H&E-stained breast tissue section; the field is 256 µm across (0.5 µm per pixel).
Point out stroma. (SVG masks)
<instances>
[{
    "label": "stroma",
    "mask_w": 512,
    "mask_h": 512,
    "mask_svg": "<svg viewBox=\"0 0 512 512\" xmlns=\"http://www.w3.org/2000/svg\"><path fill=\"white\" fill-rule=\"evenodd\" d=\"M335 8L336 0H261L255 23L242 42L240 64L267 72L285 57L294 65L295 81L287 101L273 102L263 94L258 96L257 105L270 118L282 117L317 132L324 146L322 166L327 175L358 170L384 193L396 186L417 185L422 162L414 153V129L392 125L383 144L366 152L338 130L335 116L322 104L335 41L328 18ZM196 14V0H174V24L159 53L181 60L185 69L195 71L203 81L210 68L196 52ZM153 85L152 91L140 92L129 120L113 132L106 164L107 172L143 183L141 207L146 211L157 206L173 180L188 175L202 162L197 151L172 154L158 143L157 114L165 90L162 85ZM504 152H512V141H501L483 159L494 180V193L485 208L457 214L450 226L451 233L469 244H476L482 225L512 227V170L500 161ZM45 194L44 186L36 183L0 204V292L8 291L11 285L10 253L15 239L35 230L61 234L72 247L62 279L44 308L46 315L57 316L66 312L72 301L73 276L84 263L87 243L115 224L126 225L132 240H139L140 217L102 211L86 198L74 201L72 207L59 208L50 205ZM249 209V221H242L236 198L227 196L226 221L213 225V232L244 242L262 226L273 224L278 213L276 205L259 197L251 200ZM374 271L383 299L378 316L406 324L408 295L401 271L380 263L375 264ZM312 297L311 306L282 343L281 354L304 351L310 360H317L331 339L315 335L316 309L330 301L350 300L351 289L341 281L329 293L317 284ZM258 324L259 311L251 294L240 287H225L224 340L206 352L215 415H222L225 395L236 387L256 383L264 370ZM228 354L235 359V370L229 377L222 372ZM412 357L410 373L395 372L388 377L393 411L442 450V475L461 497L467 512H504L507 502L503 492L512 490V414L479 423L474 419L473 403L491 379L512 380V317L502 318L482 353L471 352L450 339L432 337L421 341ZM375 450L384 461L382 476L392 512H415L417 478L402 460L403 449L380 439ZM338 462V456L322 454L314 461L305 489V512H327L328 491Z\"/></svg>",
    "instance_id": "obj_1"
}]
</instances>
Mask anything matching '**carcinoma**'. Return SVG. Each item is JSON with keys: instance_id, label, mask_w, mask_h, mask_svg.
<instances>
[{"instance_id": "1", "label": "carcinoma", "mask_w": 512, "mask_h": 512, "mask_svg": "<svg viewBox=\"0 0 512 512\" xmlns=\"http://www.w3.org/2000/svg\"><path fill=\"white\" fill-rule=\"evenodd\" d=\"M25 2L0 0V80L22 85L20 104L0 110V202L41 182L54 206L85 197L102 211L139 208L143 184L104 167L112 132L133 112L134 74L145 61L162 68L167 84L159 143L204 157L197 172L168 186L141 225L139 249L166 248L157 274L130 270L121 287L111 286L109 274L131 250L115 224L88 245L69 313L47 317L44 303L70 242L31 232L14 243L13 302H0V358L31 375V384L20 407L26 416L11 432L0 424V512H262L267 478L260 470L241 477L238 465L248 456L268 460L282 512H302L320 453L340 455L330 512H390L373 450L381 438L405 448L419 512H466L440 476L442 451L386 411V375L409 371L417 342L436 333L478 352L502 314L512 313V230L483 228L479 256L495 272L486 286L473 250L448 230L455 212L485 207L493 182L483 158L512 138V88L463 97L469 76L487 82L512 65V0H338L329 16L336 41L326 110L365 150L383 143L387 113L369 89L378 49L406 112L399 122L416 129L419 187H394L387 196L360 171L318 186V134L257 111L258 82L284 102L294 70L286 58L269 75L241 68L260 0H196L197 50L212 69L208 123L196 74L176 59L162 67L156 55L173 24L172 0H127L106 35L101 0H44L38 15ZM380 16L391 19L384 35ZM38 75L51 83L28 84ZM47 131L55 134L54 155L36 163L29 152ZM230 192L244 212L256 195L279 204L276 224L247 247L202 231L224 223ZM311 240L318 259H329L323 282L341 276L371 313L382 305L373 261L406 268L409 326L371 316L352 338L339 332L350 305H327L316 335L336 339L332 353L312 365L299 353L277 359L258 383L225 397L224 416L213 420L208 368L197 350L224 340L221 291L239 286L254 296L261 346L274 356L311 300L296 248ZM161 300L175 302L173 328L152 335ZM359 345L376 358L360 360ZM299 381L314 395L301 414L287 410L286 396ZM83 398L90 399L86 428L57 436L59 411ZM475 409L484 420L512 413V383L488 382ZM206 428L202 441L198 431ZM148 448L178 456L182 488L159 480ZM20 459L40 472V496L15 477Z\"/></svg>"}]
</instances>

------------------------------------

Gather all lines from the records above in which "stroma" appears.

### COMPLETE OUTPUT
Point out stroma. (SVG masks)
    "label": "stroma",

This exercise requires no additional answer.